▶ [Exercise objective] Below this line are records; write out exactly the lines from the one containing "black light bulb [463,250,536,298]" through the one containing "red gift [120,213,192,285]", with the pictures left out.

Dataset records below:

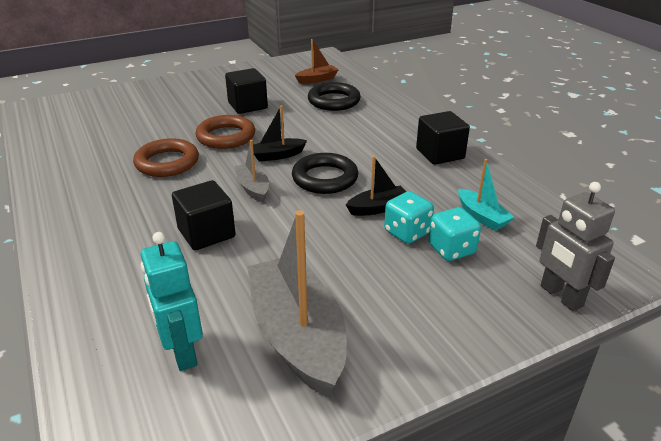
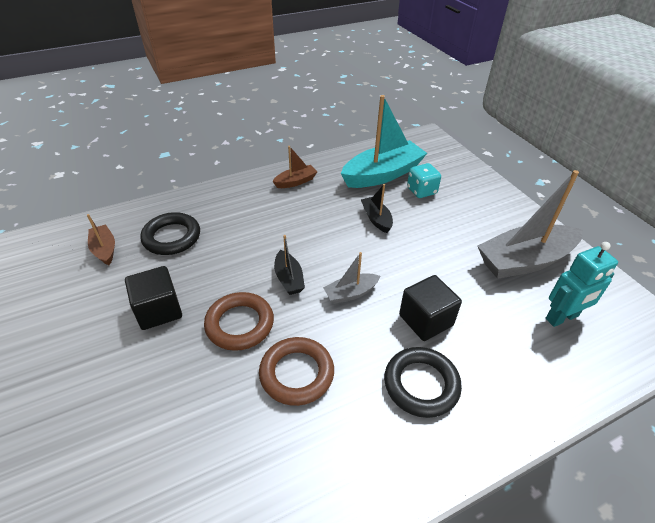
camera: 90 degrees left, 10 degrees up
black ring [292,153,358,194] -> black ring moved to [384,347,462,418]
turquoise dice [384,191,434,244] -> none
black cube [416,111,470,165] -> brown boat [272,146,317,188]
turquoise boat [458,159,514,231] -> turquoise boat [341,95,427,188], size x2.05
grey robot [536,182,615,311] -> none

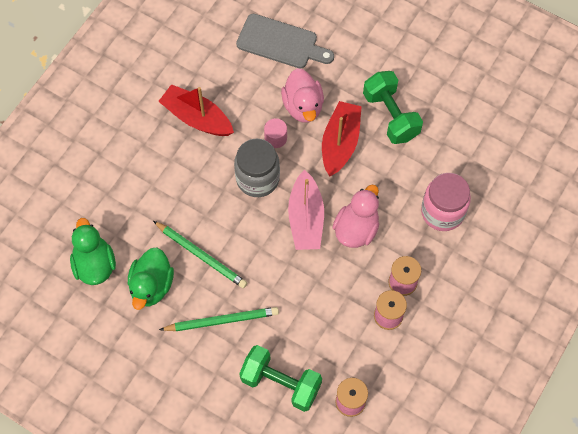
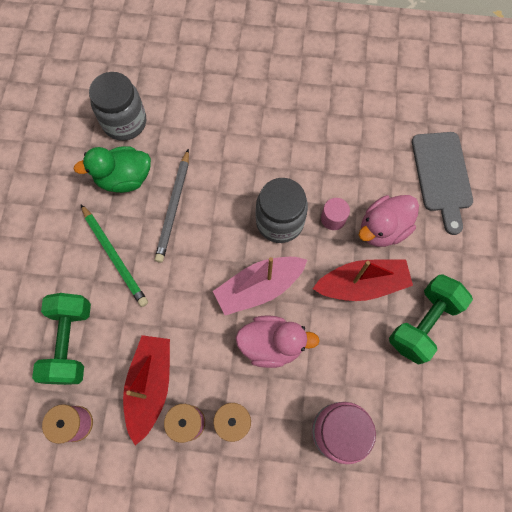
camera: 65 degrees right, 5 degrees up
green duck [70,218,116,285] -> grey jar [89,72,146,141]
green pencil [153,221,247,288] -> grey pencil [155,149,189,263]
red boat [158,84,234,136] -> red boat moved to [123,335,170,446]

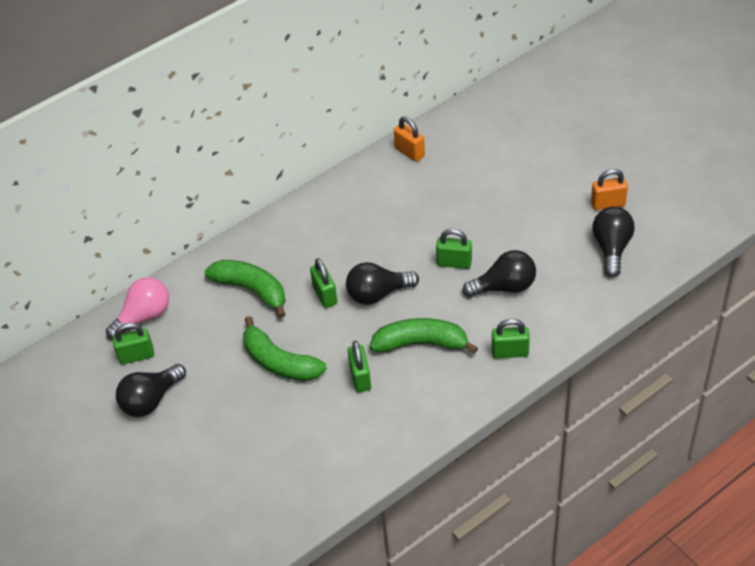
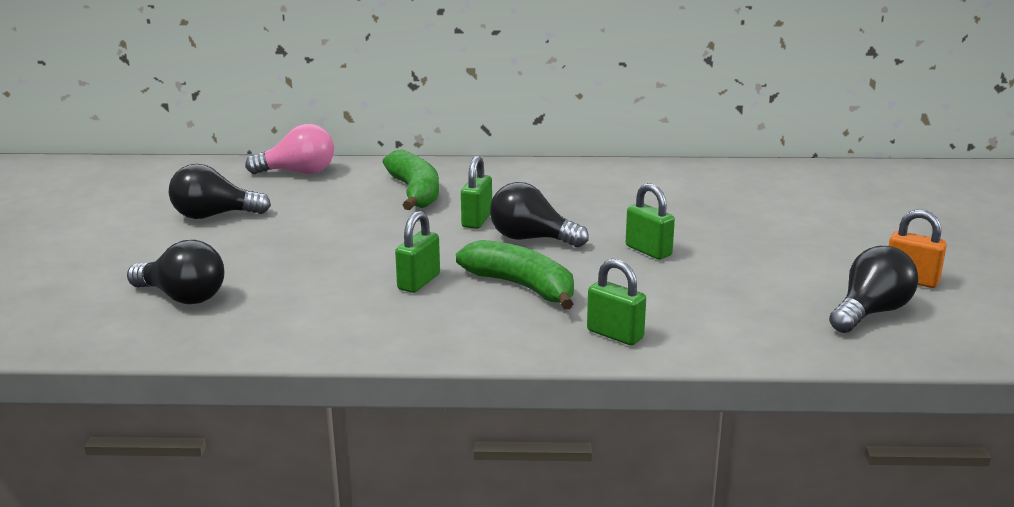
camera: 35 degrees right, 25 degrees down
green padlock [112,323,154,365] -> none
green banana [243,316,327,381] -> none
orange padlock [394,116,425,162] -> none
black light bulb [463,250,536,298] -> black light bulb moved to [127,240,224,304]

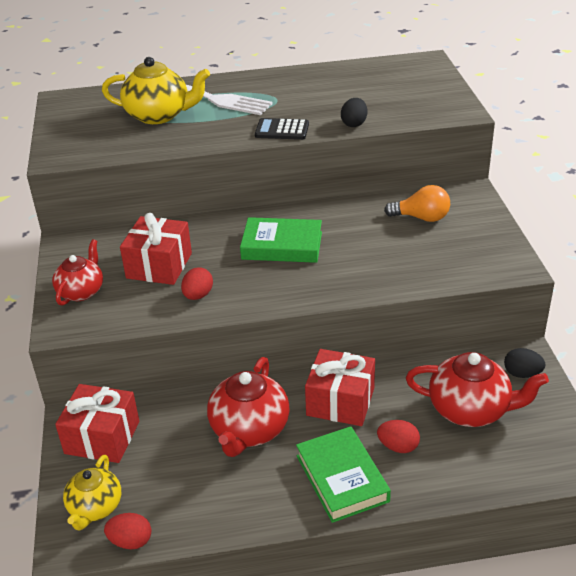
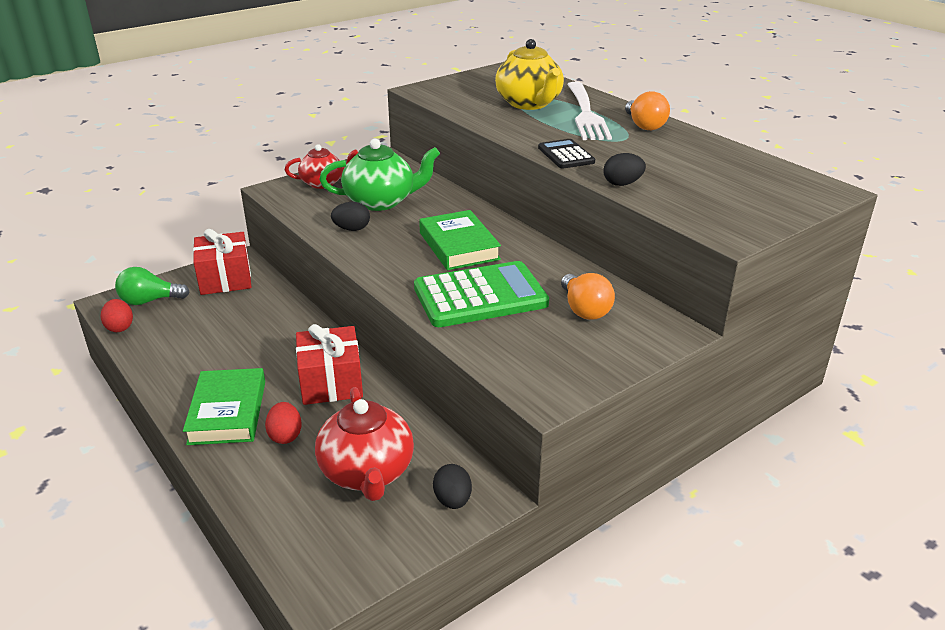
camera: 60 degrees right, 5 degrees down
yellow teapot [63,455,121,531] -> green light bulb [115,267,190,305]
red gift [120,213,192,285] -> green teapot [319,139,440,211]
red egg [181,267,213,300] -> black egg [331,202,370,231]
red teapot [207,357,290,457] -> none
green book [296,426,391,523] -> green book turned 45 degrees counterclockwise [183,368,265,445]
none -> green calculator [414,261,549,327]
none -> orange light bulb [625,91,670,130]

End of Dataset records.

▶ [Result for this task]
black light bulb [463,250,536,298] -> black light bulb moved to [127,240,224,304]

camera: 60 degrees right, 5 degrees down
yellow teapot [63,455,121,531] -> green light bulb [115,267,190,305]
red gift [120,213,192,285] -> green teapot [319,139,440,211]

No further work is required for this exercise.